Problem to solve: All lines from the one containing "camera: 35 degrees left, 0 degrees up" down to the one containing "blue cylinder [211,382,334,481]", both ends included, are to be given again exactly; omit the rest of the listing below.
START Supplied material
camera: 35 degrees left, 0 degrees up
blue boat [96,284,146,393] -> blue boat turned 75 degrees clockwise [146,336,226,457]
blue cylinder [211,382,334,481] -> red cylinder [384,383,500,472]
END Supplied material
START Supplied material
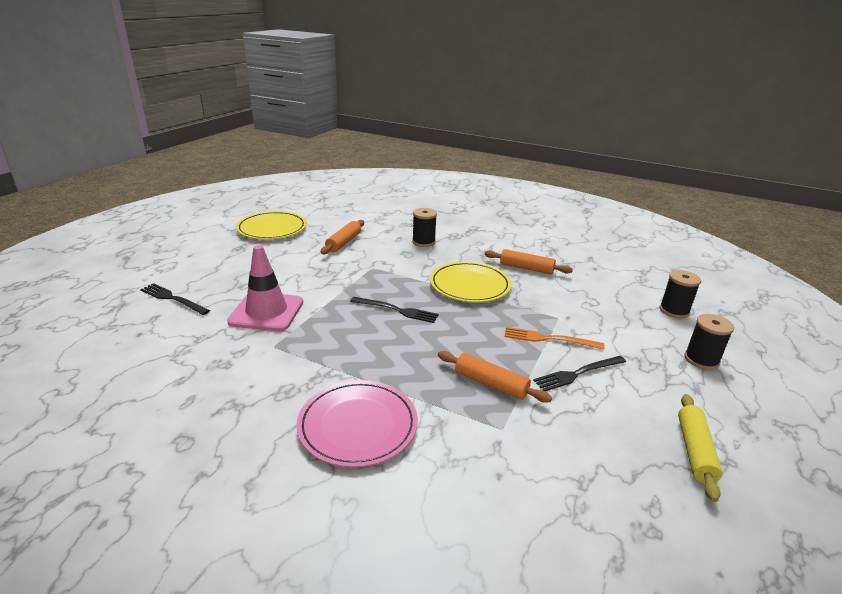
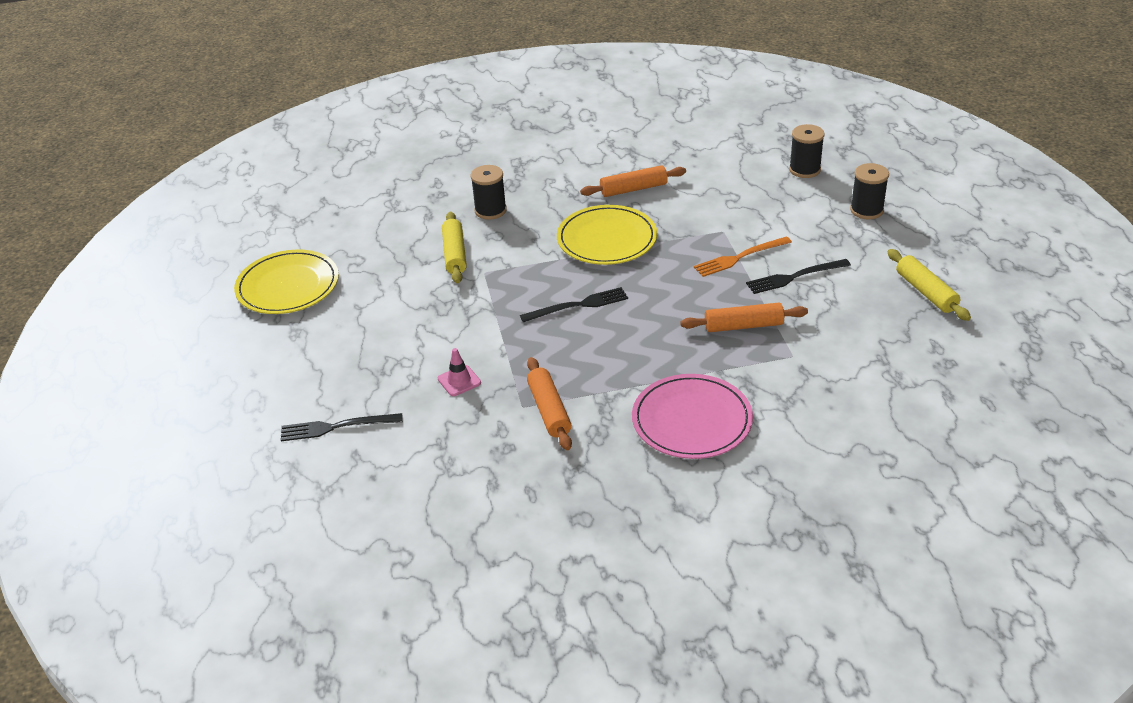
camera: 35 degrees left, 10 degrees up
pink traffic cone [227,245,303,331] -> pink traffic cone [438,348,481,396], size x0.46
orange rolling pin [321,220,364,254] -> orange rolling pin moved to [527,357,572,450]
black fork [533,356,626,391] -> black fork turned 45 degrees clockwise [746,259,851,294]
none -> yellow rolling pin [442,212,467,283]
END Supplied material
Exercise answer:
camera: 35 degrees left, 0 degrees up
blue boat [96,284,146,393] -> blue boat turned 75 degrees clockwise [146,336,226,457]
blue cylinder [211,382,334,481] -> red cylinder [384,383,500,472]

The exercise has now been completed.